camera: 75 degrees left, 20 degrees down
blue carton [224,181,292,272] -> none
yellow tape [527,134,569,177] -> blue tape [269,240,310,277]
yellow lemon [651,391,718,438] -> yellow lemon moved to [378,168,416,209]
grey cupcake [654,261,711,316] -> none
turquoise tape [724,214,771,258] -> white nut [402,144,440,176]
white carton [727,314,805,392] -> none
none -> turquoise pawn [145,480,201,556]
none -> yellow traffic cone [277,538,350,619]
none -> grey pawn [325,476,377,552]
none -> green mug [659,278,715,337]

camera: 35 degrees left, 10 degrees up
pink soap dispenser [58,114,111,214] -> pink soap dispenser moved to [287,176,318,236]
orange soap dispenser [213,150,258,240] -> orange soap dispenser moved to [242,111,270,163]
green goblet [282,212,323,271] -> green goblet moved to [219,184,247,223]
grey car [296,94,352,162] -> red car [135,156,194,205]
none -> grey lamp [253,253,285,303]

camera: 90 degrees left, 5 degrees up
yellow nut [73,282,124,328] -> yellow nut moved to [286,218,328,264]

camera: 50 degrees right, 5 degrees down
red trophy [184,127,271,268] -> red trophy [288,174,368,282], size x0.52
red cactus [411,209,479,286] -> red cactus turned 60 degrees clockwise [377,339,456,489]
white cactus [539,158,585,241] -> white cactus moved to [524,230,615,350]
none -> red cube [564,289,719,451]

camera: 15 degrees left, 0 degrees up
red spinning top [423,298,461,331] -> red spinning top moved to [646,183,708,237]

§ **Instructions for the task**
Would you reproduce the material above in full, exactly as given?

§ **Output for this task**
camera: 75 degrees left, 20 degrees down
blue carton [224,181,292,272] -> none
yellow tape [527,134,569,177] -> blue tape [269,240,310,277]
yellow lemon [651,391,718,438] -> yellow lemon moved to [378,168,416,209]
grey cupcake [654,261,711,316] -> none
turquoise tape [724,214,771,258] -> white nut [402,144,440,176]
white carton [727,314,805,392] -> none
none -> turquoise pawn [145,480,201,556]
none -> yellow traffic cone [277,538,350,619]
none -> grey pawn [325,476,377,552]
none -> green mug [659,278,715,337]

camera: 35 degrees left, 10 degrees up
pink soap dispenser [58,114,111,214] -> pink soap dispenser moved to [287,176,318,236]
orange soap dispenser [213,150,258,240] -> orange soap dispenser moved to [242,111,270,163]
green goblet [282,212,323,271] -> green goblet moved to [219,184,247,223]
grey car [296,94,352,162] -> red car [135,156,194,205]
none -> grey lamp [253,253,285,303]

camera: 90 degrees left, 5 degrees up
yellow nut [73,282,124,328] -> yellow nut moved to [286,218,328,264]

camera: 50 degrees right, 5 degrees down
red trophy [184,127,271,268] -> red trophy [288,174,368,282], size x0.52
red cactus [411,209,479,286] -> red cactus turned 60 degrees clockwise [377,339,456,489]
white cactus [539,158,585,241] -> white cactus moved to [524,230,615,350]
none -> red cube [564,289,719,451]

camera: 15 degrees left, 0 degrees up
red spinning top [423,298,461,331] -> red spinning top moved to [646,183,708,237]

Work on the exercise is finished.